What you have to do: Look through the records below for the line holding "moved: snare drum (purple)". Write it out exactly, with each following line through the line holding "recoloured: aeroplane (russet)".

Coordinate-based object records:
*** Block opens ***
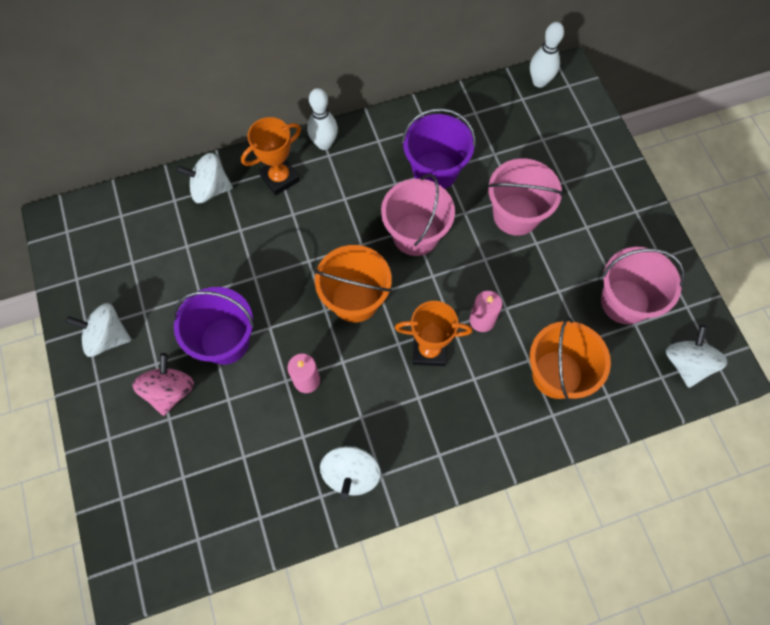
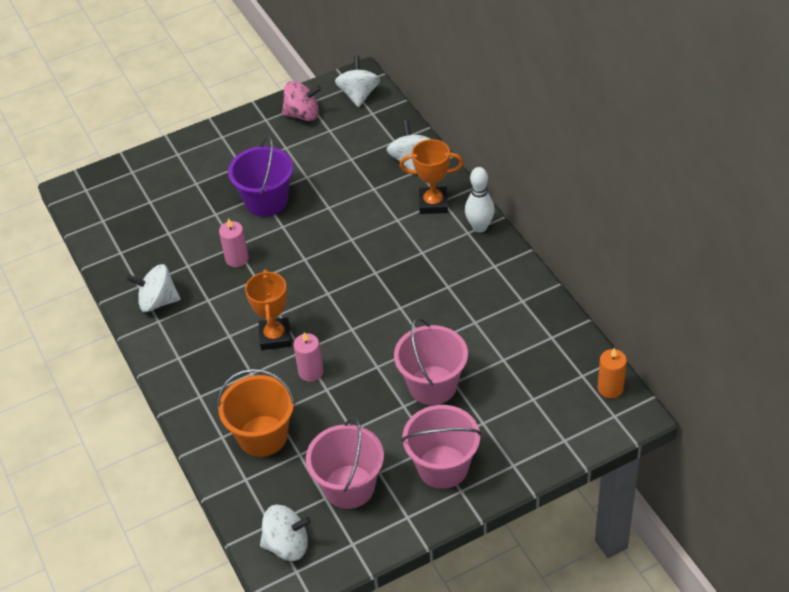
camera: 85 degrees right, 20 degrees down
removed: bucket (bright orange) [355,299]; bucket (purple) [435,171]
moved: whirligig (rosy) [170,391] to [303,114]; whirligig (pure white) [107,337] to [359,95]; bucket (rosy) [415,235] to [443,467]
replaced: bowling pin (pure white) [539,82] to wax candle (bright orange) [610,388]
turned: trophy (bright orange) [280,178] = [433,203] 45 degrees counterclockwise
*** Block closes ***
*** Block opens ***
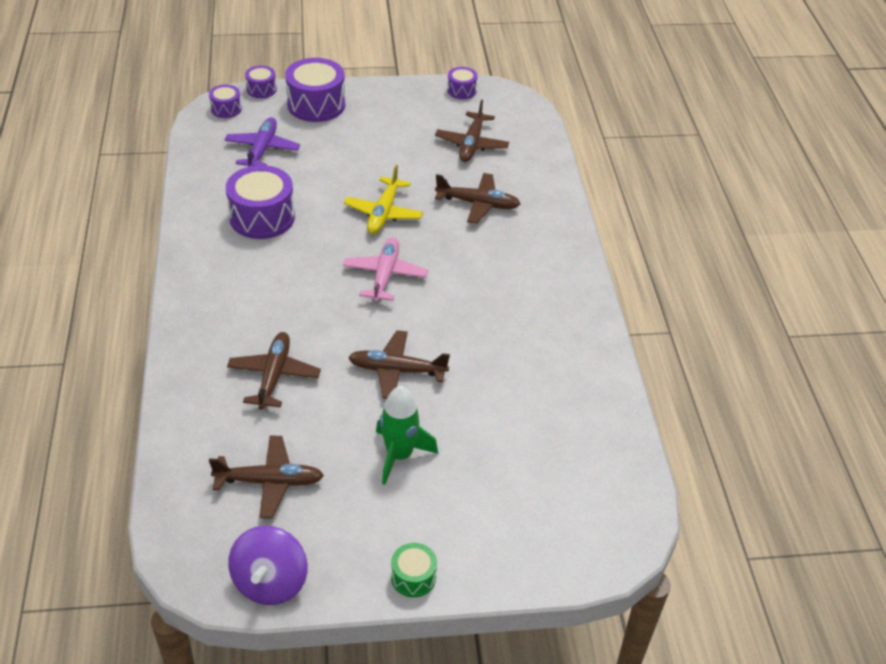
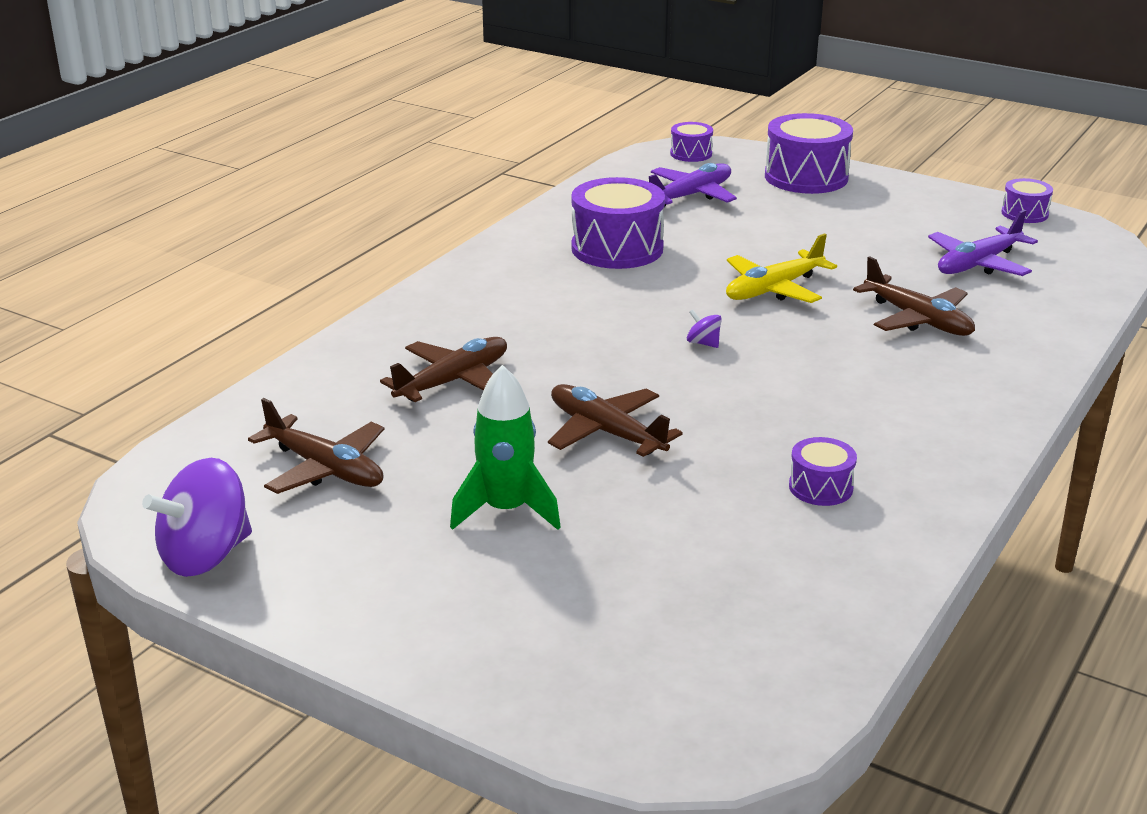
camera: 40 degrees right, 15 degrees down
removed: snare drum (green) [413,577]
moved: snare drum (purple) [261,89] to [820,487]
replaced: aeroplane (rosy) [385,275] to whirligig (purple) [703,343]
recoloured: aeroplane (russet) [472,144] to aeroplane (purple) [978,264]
*** Block closes ***
The completed task:
moved: snare drum (purple) [261,89] to [820,487]
replaced: aeroplane (rosy) [385,275] to whirligig (purple) [703,343]
recoloured: aeroplane (russet) [472,144] to aeroplane (purple) [978,264]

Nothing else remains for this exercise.